(Version difference data)

____________

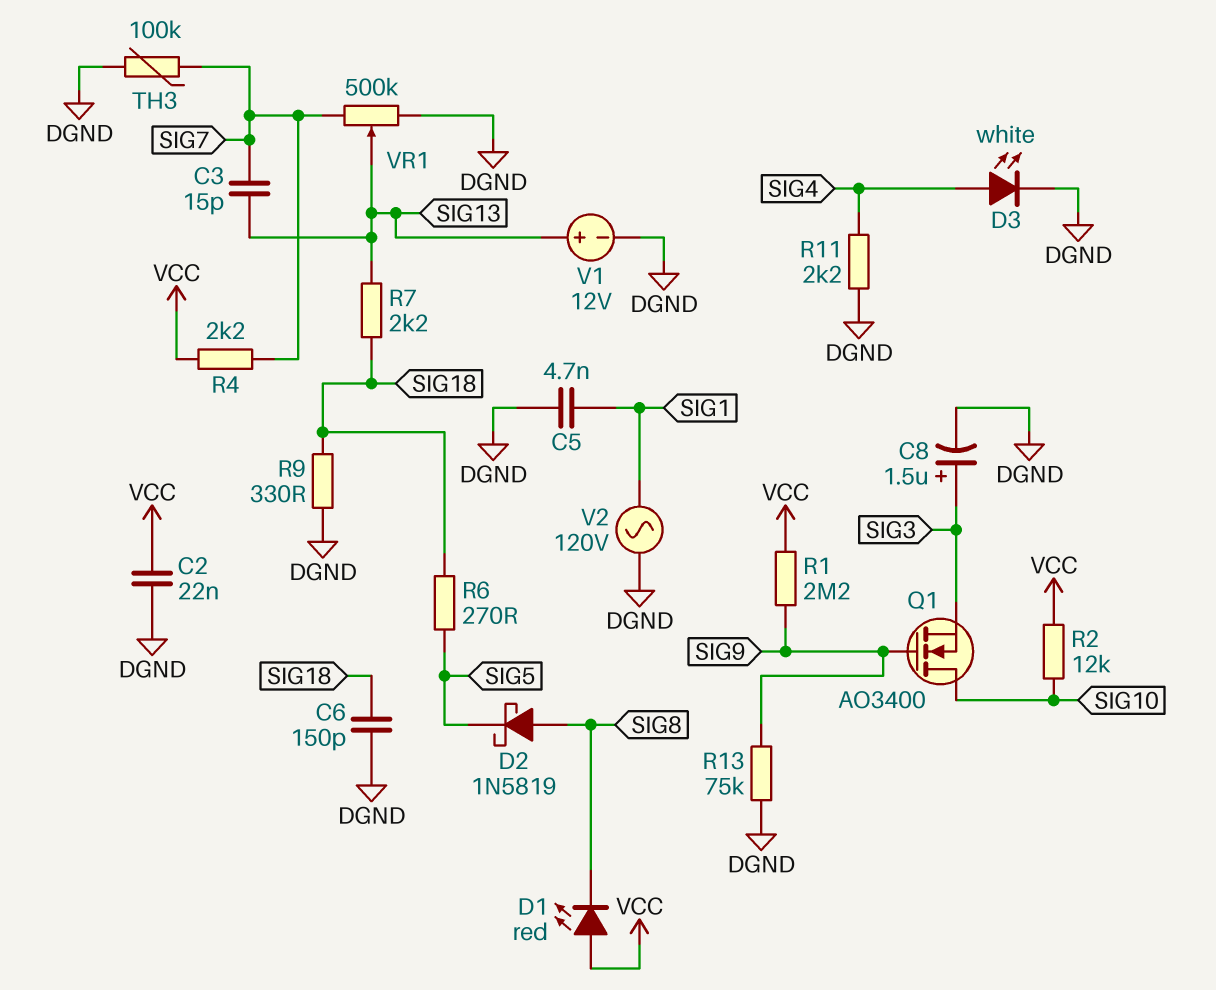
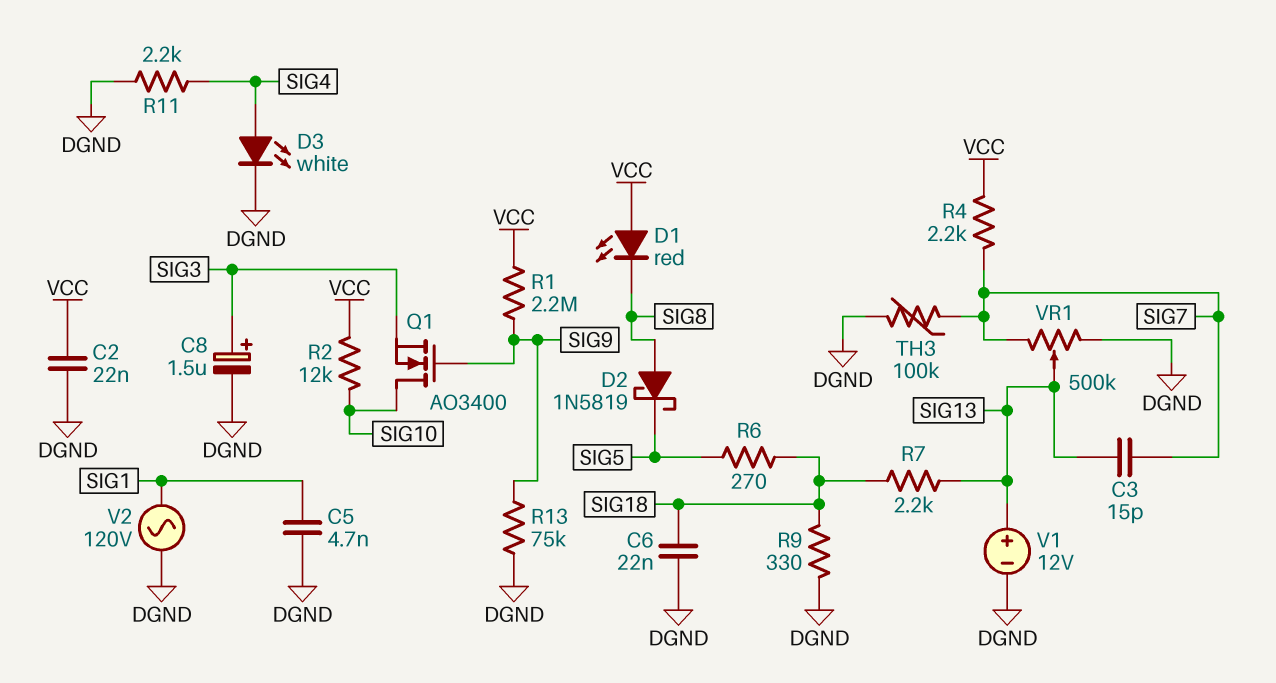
C6: 150pF (DGND, SIG18) -> 22nF (DGND, SIG18)

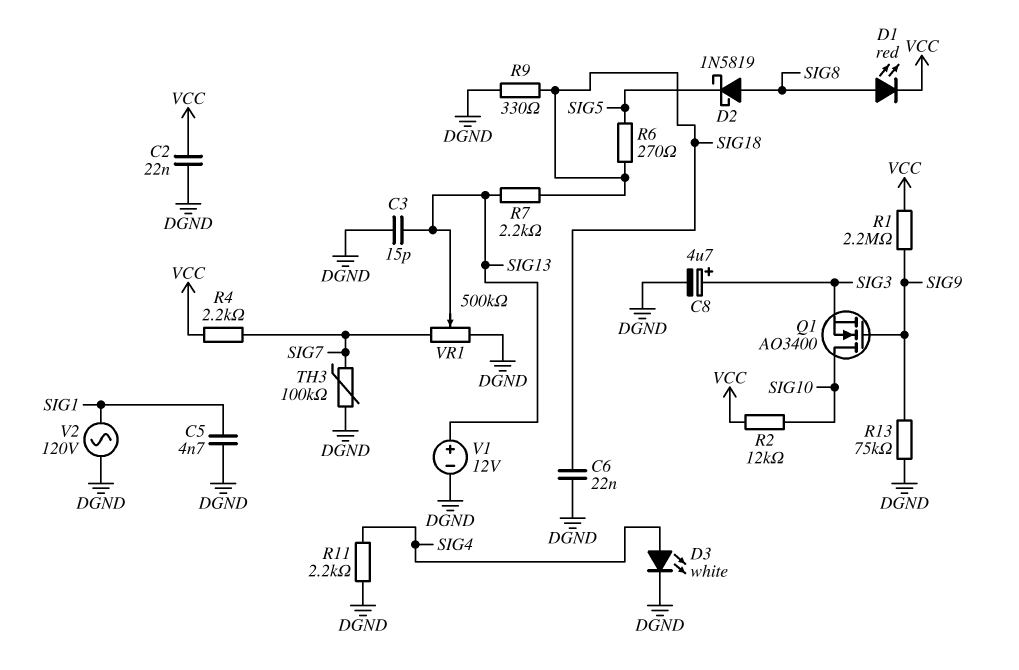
C3: 15pF (SIG7, SIG13) -> 15pF (DGND, SIG13)
C8: 1.5uF (plus SIG3, minus DGND) -> 4.7uF (plus SIG3, minus DGND)
D1: LED red (A VCC, K SIG8) -> LED red (A SIG8, K VCC)

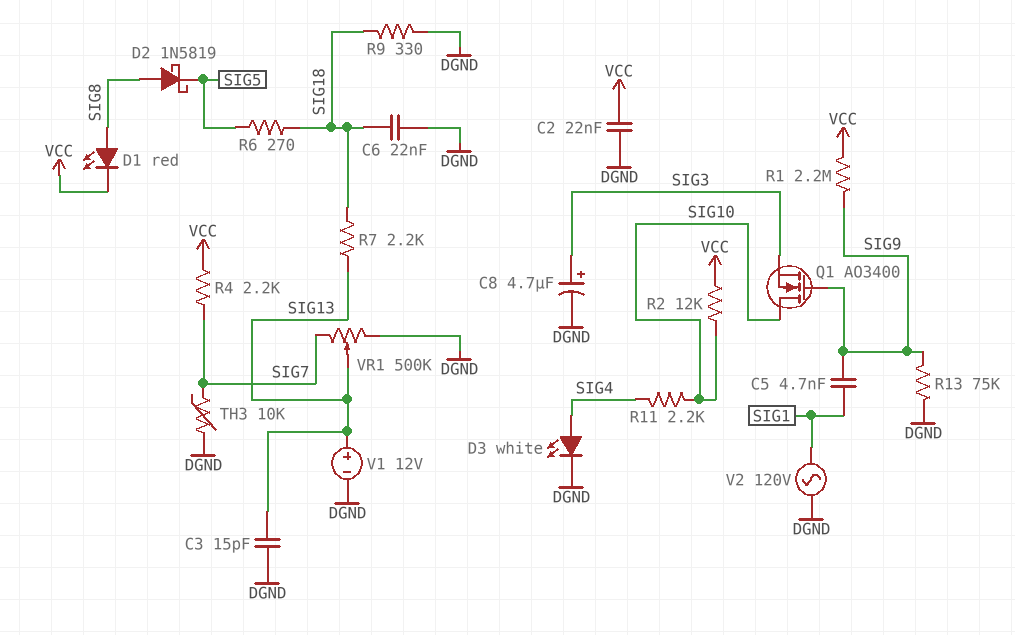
C5: 4.7nF (DGND, SIG1) -> 4.7nF (SIG1, SIG9)
R11: 2.2k (DGND, SIG4) -> 2.2k (SIG4, SIG10)
TH3: 100k (DGND, SIG7) -> 10k (DGND, SIG7)

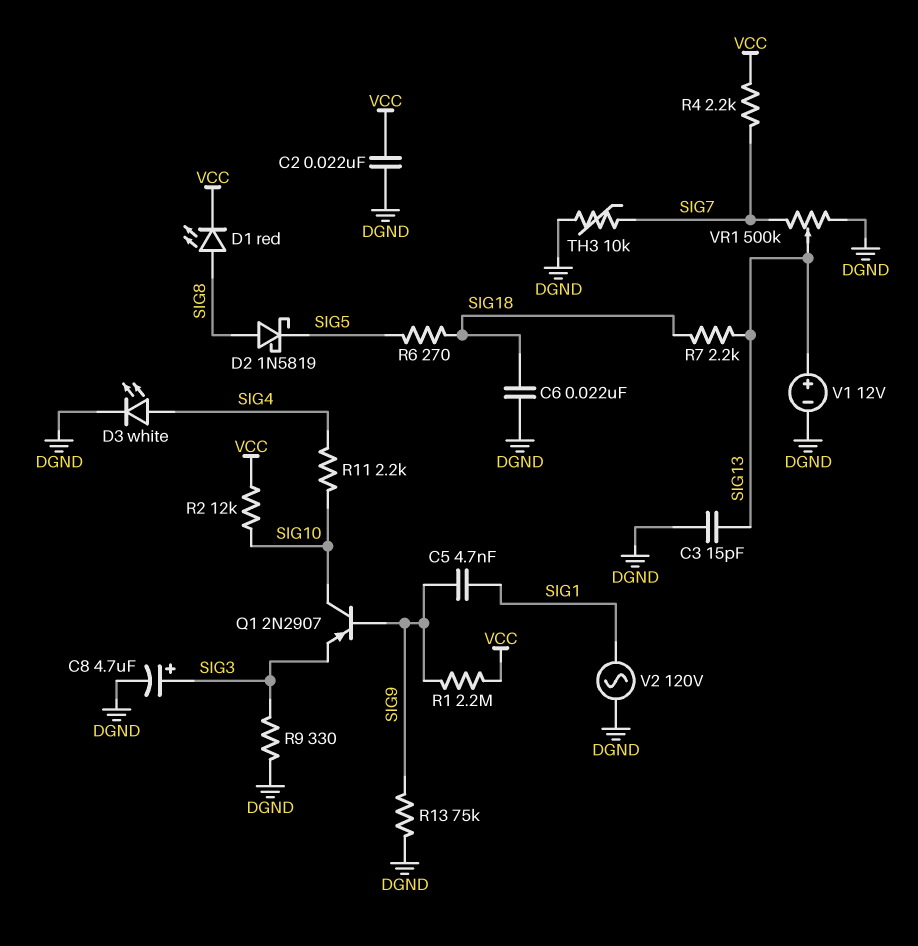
Q1: NMOS AO3400 (G SIG9, D SIG10, S SIG3) -> PNP 2N2907 (B SIG9, C SIG10, E SIG3)
R9: 330 (DGND, SIG18) -> 330 (DGND, SIG3)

____________

(WORK INSTRUCTIONS)
Copy every line of the data where "DGND" is found.

(ANSWER SPACE)
C6: 150pF (DGND, SIG18) -> 22nF (DGND, SIG18)
C3: 15pF (SIG7, SIG13) -> 15pF (DGND, SIG13)
C8: 1.5uF (plus SIG3, minus DGND) -> 4.7uF (plus SIG3, minus DGND)
C5: 4.7nF (DGND, SIG1) -> 4.7nF (SIG1, SIG9)
R11: 2.2k (DGND, SIG4) -> 2.2k (SIG4, SIG10)
TH3: 100k (DGND, SIG7) -> 10k (DGND, SIG7)
R9: 330 (DGND, SIG18) -> 330 (DGND, SIG3)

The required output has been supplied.